::: Listed entries

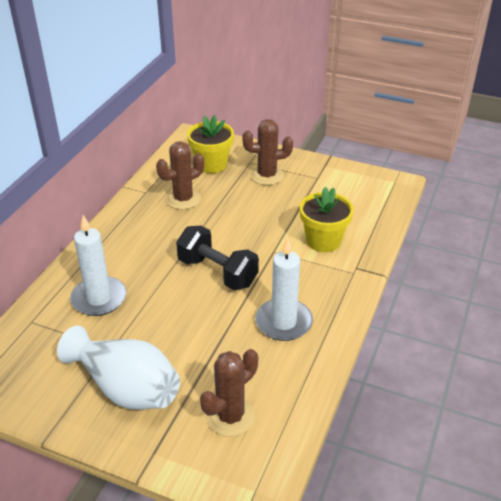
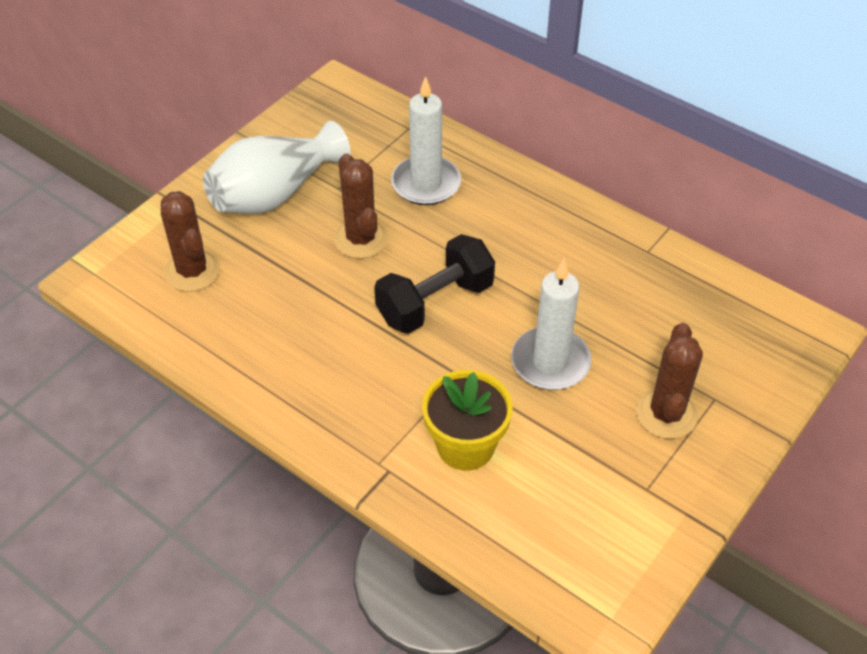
camera: 105 degrees right, 10 degrees up
brown cactus [156,141,204,210] -> brown cactus moved to [334,153,388,259]
yellow flower pot [187,115,234,173] -> none
white candle [255,238,313,341] -> white candle moved to [511,259,592,390]

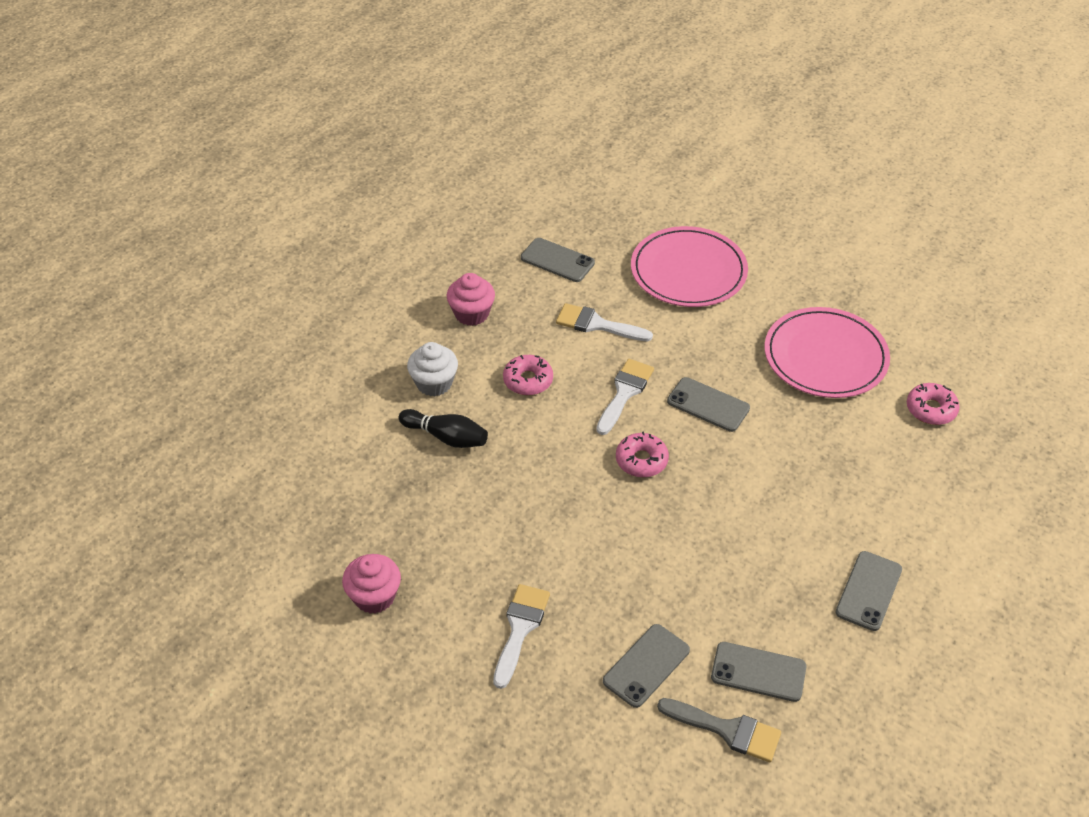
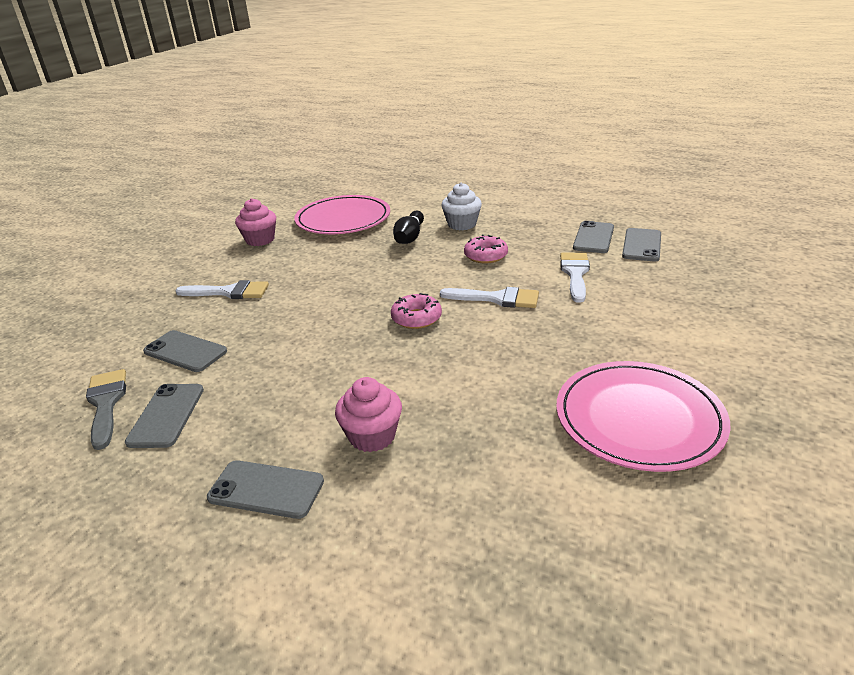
camera: 80 degrees right, 15 degrees down
pink cupcake [447,273,495,326] -> pink cupcake moved to [335,377,402,452]
pink plate [631,226,748,307] -> pink plate moved to [294,195,390,234]
grey brush [657,698,781,762] -> grey brush turned 150 degrees clockwise [86,369,126,450]
grey phone [667,377,750,432] -> grey phone moved to [573,221,614,253]
pink donut [907,383,960,425] -> none

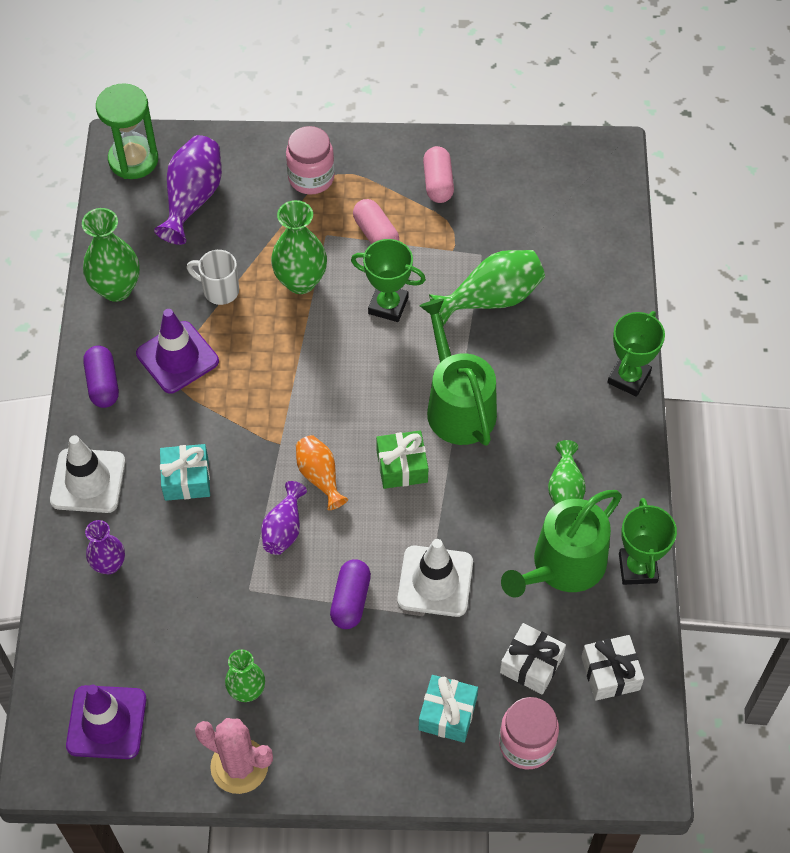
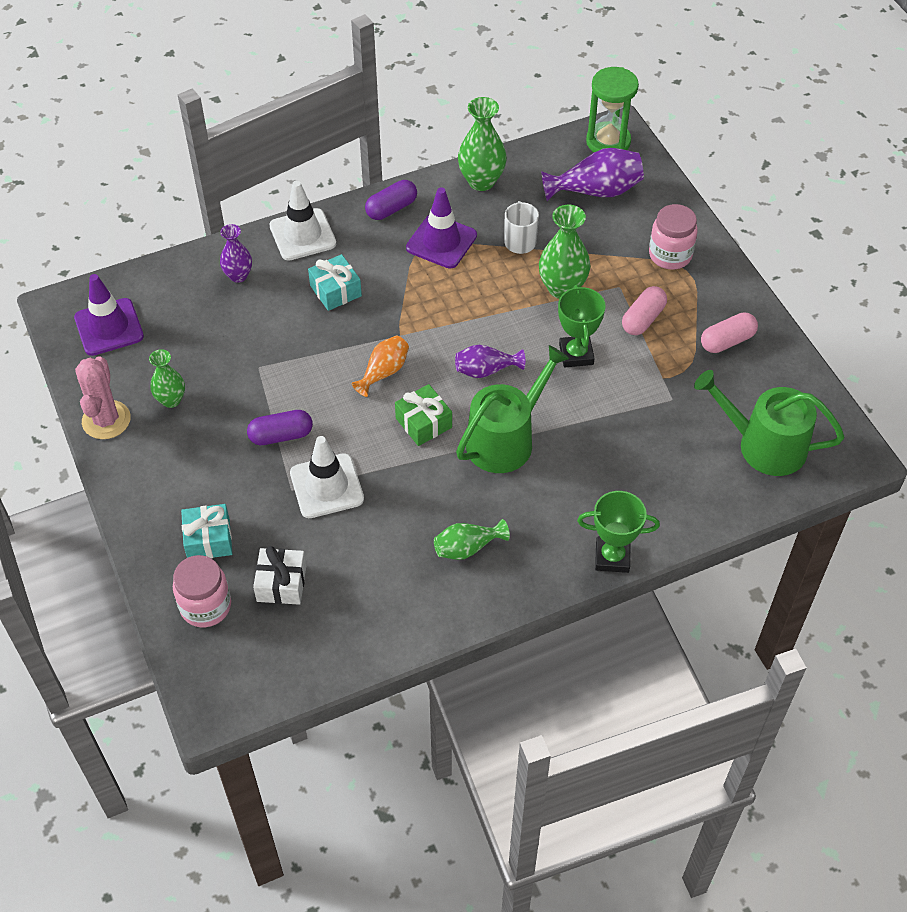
camera: 65 degrees right, 5 degrees down
purple vase [261,481,307,555] -> purple vase moved to [455,345,525,378]
green vase [429,250,545,326] -> none
green watering can [501,490,622,598] -> green watering can moved to [694,370,844,476]
white gift [581,635,644,701] -> none
green trophy [619,498,677,585] -> none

::::::

Job: Using the records above, report each line with the string "none".

Response to the task:
yellow flower pot [187,115,234,173] -> none
pink donut [907,383,960,425] -> none
green vase [429,250,545,326] -> none
white gift [581,635,644,701] -> none
green trophy [619,498,677,585] -> none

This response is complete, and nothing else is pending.